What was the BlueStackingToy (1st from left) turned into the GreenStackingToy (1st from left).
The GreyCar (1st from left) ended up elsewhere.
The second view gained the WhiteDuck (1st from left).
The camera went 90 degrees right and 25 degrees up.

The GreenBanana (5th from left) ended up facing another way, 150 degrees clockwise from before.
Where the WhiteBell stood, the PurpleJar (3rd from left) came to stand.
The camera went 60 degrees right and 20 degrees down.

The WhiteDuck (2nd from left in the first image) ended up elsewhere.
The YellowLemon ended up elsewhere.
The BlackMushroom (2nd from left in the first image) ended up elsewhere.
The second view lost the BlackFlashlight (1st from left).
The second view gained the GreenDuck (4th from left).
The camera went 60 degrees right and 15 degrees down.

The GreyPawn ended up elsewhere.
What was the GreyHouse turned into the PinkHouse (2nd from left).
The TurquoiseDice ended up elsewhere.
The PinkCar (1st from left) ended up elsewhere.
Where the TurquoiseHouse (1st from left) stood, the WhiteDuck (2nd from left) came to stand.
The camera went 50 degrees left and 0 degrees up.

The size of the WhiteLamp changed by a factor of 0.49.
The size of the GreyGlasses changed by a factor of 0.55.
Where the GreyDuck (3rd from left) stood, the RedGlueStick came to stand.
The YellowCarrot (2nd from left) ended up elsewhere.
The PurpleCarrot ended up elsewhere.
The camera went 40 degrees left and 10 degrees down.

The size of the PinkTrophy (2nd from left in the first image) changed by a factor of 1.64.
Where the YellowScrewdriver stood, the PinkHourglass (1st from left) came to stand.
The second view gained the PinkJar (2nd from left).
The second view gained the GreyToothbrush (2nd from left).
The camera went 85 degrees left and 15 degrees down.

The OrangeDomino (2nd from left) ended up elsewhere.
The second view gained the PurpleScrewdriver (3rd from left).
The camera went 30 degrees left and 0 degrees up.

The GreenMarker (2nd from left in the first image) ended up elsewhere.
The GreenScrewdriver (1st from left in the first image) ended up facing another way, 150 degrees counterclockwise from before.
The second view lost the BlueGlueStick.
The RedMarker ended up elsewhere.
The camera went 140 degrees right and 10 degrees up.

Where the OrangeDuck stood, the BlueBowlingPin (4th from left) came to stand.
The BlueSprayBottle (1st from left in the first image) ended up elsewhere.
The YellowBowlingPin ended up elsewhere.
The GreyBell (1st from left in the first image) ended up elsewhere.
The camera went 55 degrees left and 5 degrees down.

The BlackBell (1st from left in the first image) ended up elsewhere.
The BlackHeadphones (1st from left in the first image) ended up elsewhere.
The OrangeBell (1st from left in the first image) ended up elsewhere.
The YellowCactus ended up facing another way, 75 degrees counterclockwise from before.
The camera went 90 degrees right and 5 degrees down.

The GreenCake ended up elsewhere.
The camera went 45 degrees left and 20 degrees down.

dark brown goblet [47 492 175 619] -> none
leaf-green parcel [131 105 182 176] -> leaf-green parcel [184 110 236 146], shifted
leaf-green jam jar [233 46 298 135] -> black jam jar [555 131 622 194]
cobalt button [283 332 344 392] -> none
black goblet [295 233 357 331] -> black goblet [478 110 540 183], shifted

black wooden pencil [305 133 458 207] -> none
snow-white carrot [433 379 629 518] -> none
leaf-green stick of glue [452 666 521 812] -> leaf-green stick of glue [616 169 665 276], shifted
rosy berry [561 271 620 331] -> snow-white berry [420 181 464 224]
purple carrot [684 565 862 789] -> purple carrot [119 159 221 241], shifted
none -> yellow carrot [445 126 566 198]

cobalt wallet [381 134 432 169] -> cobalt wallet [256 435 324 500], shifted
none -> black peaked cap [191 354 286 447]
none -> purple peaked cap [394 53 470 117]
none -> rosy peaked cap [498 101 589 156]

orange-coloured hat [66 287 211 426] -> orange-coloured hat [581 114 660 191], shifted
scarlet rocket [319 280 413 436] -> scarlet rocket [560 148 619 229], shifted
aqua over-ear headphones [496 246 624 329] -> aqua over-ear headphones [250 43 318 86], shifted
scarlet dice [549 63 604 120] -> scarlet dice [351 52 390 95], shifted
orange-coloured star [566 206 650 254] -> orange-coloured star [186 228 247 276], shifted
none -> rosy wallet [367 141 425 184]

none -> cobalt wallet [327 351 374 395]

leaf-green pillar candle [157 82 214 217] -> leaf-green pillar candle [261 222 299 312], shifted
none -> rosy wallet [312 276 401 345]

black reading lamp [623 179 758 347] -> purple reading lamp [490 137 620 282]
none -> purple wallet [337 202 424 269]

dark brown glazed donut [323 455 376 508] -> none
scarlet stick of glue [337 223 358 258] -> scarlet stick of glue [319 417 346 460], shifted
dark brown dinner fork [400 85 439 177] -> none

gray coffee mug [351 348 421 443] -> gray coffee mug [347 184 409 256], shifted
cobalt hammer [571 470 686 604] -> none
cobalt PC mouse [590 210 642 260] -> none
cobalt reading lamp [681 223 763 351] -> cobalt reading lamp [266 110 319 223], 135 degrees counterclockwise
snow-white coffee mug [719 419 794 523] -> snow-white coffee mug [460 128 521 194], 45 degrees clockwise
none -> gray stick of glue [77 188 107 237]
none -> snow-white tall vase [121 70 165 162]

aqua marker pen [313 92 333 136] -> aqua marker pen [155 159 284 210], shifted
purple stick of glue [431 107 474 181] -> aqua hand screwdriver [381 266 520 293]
::::::::
▶ The task
Repeat the records above exactly.

▶ Solution for this problem
What was the BlueStackingToy (1st from left) turned into the GreenStackingToy (1st from left).
The GreyCar (1st from left) ended up elsewhere.
The second view gained the WhiteDuck (1st from left).
The camera went 90 degrees right and 25 degrees up.

The GreenBanana (5th from left) ended up facing another way, 150 degrees clockwise from before.
Where the WhiteBell stood, the PurpleJar (3rd from left) came to stand.
The camera went 60 degrees right and 20 degrees down.

The WhiteDuck (2nd from left in the first image) ended up elsewhere.
The YellowLemon ended up elsewhere.
The BlackMushroom (2nd from left in the first image) ended up elsewhere.
The second view lost the BlackFlashlight (1st from left).
The second view gained the GreenDuck (4th from left).
The camera went 60 degrees right and 15 degrees down.

The GreyPawn ended up elsewhere.
What was the GreyHouse turned into the PinkHouse (2nd from left).
The TurquoiseDice ended up elsewhere.
The PinkCar (1st from left) ended up elsewhere.
Where the TurquoiseHouse (1st from left) stood, the WhiteDuck (2nd from left) came to stand.
The camera went 50 degrees left and 0 degrees up.

The size of the WhiteLamp changed by a factor of 0.49.
The size of the GreyGlasses changed by a factor of 0.55.
Where the GreyDuck (3rd from left) stood, the RedGlueStick came to stand.
The YellowCarrot (2nd from left) ended up elsewhere.
The PurpleCarrot ended up elsewhere.
The camera went 40 degrees left and 10 degrees down.

The size of the PinkTrophy (2nd from left in the first image) changed by a factor of 1.64.
Where the YellowScrewdriver stood, the PinkHourglass (1st from left) came to stand.
The second view gained the PinkJar (2nd from left).
The second view gained the GreyToothbrush (2nd from left).
The camera went 85 degrees left and 15 degrees down.

The OrangeDomino (2nd from left) ended up elsewhere.
The second view gained the PurpleScrewdriver (3rd from left).
The camera went 30 degrees left and 0 degrees up.

The GreenMarker (2nd from left in the first image) ended up elsewhere.
The GreenScrewdriver (1st from left in the first image) ended up facing another way, 150 degrees counterclockwise from before.
The second view lost the BlueGlueStick.
The RedMarker ended up elsewhere.
The camera went 140 degrees right and 10 degrees up.

Where the OrangeDuck stood, the BlueBowlingPin (4th from left) came to stand.
The BlueSprayBottle (1st from left in the first image) ended up elsewhere.
The YellowBowlingPin ended up elsewhere.
The GreyBell (1st from left in the first image) ended up elsewhere.
The camera went 55 degrees left and 5 degrees down.

The BlackBell (1st from left in the first image) ended up elsewhere.
The BlackHeadphones (1st from left in the first image) ended up elsewhere.
The OrangeBell (1st from left in the first image) ended up elsewhere.
The YellowCactus ended up facing another way, 75 degrees counterclockwise from before.
The camera went 90 degrees right and 5 degrees down.

The GreenCake ended up elsewhere.
The camera went 45 degrees left and 20 degrees down.

dark brown goblet [47 492 175 619] -> none
leaf-green parcel [131 105 182 176] -> leaf-green parcel [184 110 236 146], shifted
leaf-green jam jar [233 46 298 135] -> black jam jar [555 131 622 194]
cobalt button [283 332 344 392] -> none
black goblet [295 233 357 331] -> black goblet [478 110 540 183], shifted

black wooden pencil [305 133 458 207] -> none
snow-white carrot [433 379 629 518] -> none
leaf-green stick of glue [452 666 521 812] -> leaf-green stick of glue [616 169 665 276], shifted
rosy berry [561 271 620 331] -> snow-white berry [420 181 464 224]
purple carrot [684 565 862 789] -> purple carrot [119 159 221 241], shifted
none -> yellow carrot [445 126 566 198]

cobalt wallet [381 134 432 169] -> cobalt wallet [256 435 324 500], shifted
none -> black peaked cap [191 354 286 447]
none -> purple peaked cap [394 53 470 117]
none -> rosy peaked cap [498 101 589 156]

orange-coloured hat [66 287 211 426] -> orange-coloured hat [581 114 660 191], shifted
scarlet rocket [319 280 413 436] -> scarlet rocket [560 148 619 229], shifted
aqua over-ear headphones [496 246 624 329] -> aqua over-ear headphones [250 43 318 86], shifted
scarlet dice [549 63 604 120] -> scarlet dice [351 52 390 95], shifted
orange-coloured star [566 206 650 254] -> orange-coloured star [186 228 247 276], shifted
none -> rosy wallet [367 141 425 184]

none -> cobalt wallet [327 351 374 395]

leaf-green pillar candle [157 82 214 217] -> leaf-green pillar candle [261 222 299 312], shifted
none -> rosy wallet [312 276 401 345]

black reading lamp [623 179 758 347] -> purple reading lamp [490 137 620 282]
none -> purple wallet [337 202 424 269]

dark brown glazed donut [323 455 376 508] -> none
scarlet stick of glue [337 223 358 258] -> scarlet stick of glue [319 417 346 460], shifted
dark brown dinner fork [400 85 439 177] -> none

gray coffee mug [351 348 421 443] -> gray coffee mug [347 184 409 256], shifted
cobalt hammer [571 470 686 604] -> none
cobalt PC mouse [590 210 642 260] -> none
cobalt reading lamp [681 223 763 351] -> cobalt reading lamp [266 110 319 223], 135 degrees counterclockwise
snow-white coffee mug [719 419 794 523] -> snow-white coffee mug [460 128 521 194], 45 degrees clockwise
none -> gray stick of glue [77 188 107 237]
none -> snow-white tall vase [121 70 165 162]

aqua marker pen [313 92 333 136] -> aqua marker pen [155 159 284 210], shifted
purple stick of glue [431 107 474 181] -> aqua hand screwdriver [381 266 520 293]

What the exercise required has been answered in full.